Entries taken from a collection

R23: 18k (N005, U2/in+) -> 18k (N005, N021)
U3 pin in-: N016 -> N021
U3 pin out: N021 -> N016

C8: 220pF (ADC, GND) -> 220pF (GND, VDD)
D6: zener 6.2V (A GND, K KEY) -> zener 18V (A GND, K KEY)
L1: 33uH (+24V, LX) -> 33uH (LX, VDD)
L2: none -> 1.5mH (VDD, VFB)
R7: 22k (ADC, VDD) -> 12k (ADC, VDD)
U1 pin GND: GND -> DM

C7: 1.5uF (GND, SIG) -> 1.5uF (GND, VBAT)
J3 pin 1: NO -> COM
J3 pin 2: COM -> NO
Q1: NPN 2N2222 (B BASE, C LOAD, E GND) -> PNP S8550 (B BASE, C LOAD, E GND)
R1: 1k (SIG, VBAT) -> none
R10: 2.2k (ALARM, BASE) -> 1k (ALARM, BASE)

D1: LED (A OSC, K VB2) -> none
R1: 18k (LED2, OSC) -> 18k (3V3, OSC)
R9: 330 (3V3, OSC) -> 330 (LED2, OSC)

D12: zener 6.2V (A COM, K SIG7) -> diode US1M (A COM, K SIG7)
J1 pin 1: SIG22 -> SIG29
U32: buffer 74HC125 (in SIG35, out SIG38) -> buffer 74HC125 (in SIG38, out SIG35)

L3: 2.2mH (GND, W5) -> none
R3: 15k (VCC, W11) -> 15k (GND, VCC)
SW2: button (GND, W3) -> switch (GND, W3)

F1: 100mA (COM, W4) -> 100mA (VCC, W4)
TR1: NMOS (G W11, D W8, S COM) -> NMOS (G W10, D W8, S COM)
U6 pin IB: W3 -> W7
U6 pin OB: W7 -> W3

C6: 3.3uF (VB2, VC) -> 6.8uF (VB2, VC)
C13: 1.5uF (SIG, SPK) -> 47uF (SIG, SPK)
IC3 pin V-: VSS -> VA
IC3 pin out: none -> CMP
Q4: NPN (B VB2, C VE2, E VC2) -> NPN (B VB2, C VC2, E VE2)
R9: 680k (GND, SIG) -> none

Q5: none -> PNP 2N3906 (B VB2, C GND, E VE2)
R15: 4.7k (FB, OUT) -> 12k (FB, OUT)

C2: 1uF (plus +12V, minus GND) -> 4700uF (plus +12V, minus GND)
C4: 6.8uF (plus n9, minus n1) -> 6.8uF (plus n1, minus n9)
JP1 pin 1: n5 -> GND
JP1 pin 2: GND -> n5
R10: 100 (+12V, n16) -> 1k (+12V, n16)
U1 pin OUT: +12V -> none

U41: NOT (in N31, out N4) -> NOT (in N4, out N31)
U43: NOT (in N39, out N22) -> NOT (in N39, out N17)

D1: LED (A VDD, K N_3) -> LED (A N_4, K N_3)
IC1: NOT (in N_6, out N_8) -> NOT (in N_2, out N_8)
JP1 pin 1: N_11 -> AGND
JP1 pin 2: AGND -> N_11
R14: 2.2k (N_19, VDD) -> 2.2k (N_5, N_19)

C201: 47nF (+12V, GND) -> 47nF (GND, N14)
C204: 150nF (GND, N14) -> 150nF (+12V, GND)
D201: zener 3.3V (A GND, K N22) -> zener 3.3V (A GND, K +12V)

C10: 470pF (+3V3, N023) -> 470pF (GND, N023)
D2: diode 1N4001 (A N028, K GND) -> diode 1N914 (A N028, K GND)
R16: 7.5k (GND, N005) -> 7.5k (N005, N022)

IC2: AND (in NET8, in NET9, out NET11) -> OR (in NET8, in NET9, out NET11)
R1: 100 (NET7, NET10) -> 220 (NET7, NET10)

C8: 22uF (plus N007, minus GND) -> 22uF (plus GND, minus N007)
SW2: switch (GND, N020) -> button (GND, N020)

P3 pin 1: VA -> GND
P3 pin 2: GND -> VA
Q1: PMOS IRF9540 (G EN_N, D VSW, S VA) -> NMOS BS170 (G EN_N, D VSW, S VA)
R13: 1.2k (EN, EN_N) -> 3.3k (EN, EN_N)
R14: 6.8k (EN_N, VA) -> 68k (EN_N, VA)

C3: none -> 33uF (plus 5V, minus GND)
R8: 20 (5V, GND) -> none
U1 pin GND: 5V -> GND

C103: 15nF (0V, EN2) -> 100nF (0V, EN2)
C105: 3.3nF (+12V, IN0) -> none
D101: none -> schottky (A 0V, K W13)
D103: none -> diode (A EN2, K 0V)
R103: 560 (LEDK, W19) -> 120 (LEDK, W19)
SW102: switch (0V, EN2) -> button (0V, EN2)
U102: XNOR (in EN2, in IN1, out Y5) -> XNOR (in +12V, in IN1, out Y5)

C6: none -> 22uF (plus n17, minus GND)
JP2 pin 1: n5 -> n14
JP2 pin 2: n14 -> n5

What you need to do:
Take the records above and copy them out exactly.

Your response:
R23: 18k (N005, U2/in+) -> 18k (N005, N021)
U3 pin in-: N016 -> N021
U3 pin out: N021 -> N016

C8: 220pF (ADC, GND) -> 220pF (GND, VDD)
D6: zener 6.2V (A GND, K KEY) -> zener 18V (A GND, K KEY)
L1: 33uH (+24V, LX) -> 33uH (LX, VDD)
L2: none -> 1.5mH (VDD, VFB)
R7: 22k (ADC, VDD) -> 12k (ADC, VDD)
U1 pin GND: GND -> DM

C7: 1.5uF (GND, SIG) -> 1.5uF (GND, VBAT)
J3 pin 1: NO -> COM
J3 pin 2: COM -> NO
Q1: NPN 2N2222 (B BASE, C LOAD, E GND) -> PNP S8550 (B BASE, C LOAD, E GND)
R1: 1k (SIG, VBAT) -> none
R10: 2.2k (ALARM, BASE) -> 1k (ALARM, BASE)

D1: LED (A OSC, K VB2) -> none
R1: 18k (LED2, OSC) -> 18k (3V3, OSC)
R9: 330 (3V3, OSC) -> 330 (LED2, OSC)

D12: zener 6.2V (A COM, K SIG7) -> diode US1M (A COM, K SIG7)
J1 pin 1: SIG22 -> SIG29
U32: buffer 74HC125 (in SIG35, out SIG38) -> buffer 74HC125 (in SIG38, out SIG35)

L3: 2.2mH (GND, W5) -> none
R3: 15k (VCC, W11) -> 15k (GND, VCC)
SW2: button (GND, W3) -> switch (GND, W3)

F1: 100mA (COM, W4) -> 100mA (VCC, W4)
TR1: NMOS (G W11, D W8, S COM) -> NMOS (G W10, D W8, S COM)
U6 pin IB: W3 -> W7
U6 pin OB: W7 -> W3

C6: 3.3uF (VB2, VC) -> 6.8uF (VB2, VC)
C13: 1.5uF (SIG, SPK) -> 47uF (SIG, SPK)
IC3 pin V-: VSS -> VA
IC3 pin out: none -> CMP
Q4: NPN (B VB2, C VE2, E VC2) -> NPN (B VB2, C VC2, E VE2)
R9: 680k (GND, SIG) -> none

Q5: none -> PNP 2N3906 (B VB2, C GND, E VE2)
R15: 4.7k (FB, OUT) -> 12k (FB, OUT)

C2: 1uF (plus +12V, minus GND) -> 4700uF (plus +12V, minus GND)
C4: 6.8uF (plus n9, minus n1) -> 6.8uF (plus n1, minus n9)
JP1 pin 1: n5 -> GND
JP1 pin 2: GND -> n5
R10: 100 (+12V, n16) -> 1k (+12V, n16)
U1 pin OUT: +12V -> none

U41: NOT (in N31, out N4) -> NOT (in N4, out N31)
U43: NOT (in N39, out N22) -> NOT (in N39, out N17)

D1: LED (A VDD, K N_3) -> LED (A N_4, K N_3)
IC1: NOT (in N_6, out N_8) -> NOT (in N_2, out N_8)
JP1 pin 1: N_11 -> AGND
JP1 pin 2: AGND -> N_11
R14: 2.2k (N_19, VDD) -> 2.2k (N_5, N_19)

C201: 47nF (+12V, GND) -> 47nF (GND, N14)
C204: 150nF (GND, N14) -> 150nF (+12V, GND)
D201: zener 3.3V (A GND, K N22) -> zener 3.3V (A GND, K +12V)

C10: 470pF (+3V3, N023) -> 470pF (GND, N023)
D2: diode 1N4001 (A N028, K GND) -> diode 1N914 (A N028, K GND)
R16: 7.5k (GND, N005) -> 7.5k (N005, N022)

IC2: AND (in NET8, in NET9, out NET11) -> OR (in NET8, in NET9, out NET11)
R1: 100 (NET7, NET10) -> 220 (NET7, NET10)

C8: 22uF (plus N007, minus GND) -> 22uF (plus GND, minus N007)
SW2: switch (GND, N020) -> button (GND, N020)

P3 pin 1: VA -> GND
P3 pin 2: GND -> VA
Q1: PMOS IRF9540 (G EN_N, D VSW, S VA) -> NMOS BS170 (G EN_N, D VSW, S VA)
R13: 1.2k (EN, EN_N) -> 3.3k (EN, EN_N)
R14: 6.8k (EN_N, VA) -> 68k (EN_N, VA)

C3: none -> 33uF (plus 5V, minus GND)
R8: 20 (5V, GND) -> none
U1 pin GND: 5V -> GND

C103: 15nF (0V, EN2) -> 100nF (0V, EN2)
C105: 3.3nF (+12V, IN0) -> none
D101: none -> schottky (A 0V, K W13)
D103: none -> diode (A EN2, K 0V)
R103: 560 (LEDK, W19) -> 120 (LEDK, W19)
SW102: switch (0V, EN2) -> button (0V, EN2)
U102: XNOR (in EN2, in IN1, out Y5) -> XNOR (in +12V, in IN1, out Y5)

C6: none -> 22uF (plus n17, minus GND)
JP2 pin 1: n5 -> n14
JP2 pin 2: n14 -> n5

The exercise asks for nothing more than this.